Aim of the exercise
Note how many lines in the following material mention "grey", then give that number by itself.

Records for the task
────────────────
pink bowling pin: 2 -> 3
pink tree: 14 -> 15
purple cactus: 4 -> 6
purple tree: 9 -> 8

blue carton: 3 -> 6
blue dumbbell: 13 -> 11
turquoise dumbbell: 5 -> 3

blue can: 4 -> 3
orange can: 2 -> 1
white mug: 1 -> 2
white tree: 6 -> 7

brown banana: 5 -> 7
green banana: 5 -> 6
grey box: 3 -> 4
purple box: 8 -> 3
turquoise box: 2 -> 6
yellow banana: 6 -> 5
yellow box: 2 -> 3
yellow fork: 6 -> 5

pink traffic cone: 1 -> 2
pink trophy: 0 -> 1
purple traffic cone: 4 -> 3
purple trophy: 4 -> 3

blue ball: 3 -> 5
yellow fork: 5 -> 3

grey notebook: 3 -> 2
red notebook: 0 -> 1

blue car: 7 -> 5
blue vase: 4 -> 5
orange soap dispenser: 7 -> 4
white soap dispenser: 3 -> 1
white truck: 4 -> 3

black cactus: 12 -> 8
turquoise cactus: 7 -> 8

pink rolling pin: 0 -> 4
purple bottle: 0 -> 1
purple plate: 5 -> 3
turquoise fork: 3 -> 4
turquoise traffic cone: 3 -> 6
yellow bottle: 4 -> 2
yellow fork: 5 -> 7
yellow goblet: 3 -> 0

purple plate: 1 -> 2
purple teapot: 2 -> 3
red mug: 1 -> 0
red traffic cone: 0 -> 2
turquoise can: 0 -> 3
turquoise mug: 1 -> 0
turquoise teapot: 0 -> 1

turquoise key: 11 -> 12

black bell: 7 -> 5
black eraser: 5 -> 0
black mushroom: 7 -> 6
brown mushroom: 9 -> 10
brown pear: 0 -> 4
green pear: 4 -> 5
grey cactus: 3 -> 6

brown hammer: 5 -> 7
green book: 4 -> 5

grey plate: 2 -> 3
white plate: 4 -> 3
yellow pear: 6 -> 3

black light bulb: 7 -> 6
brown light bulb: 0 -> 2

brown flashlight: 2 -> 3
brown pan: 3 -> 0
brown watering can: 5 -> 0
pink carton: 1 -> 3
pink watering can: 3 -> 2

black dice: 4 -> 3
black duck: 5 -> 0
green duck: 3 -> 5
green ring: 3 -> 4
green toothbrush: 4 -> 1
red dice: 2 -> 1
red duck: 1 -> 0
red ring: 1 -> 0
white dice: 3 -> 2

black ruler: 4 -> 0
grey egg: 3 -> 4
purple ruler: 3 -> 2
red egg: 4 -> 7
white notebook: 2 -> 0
────────────────
Exercise result
5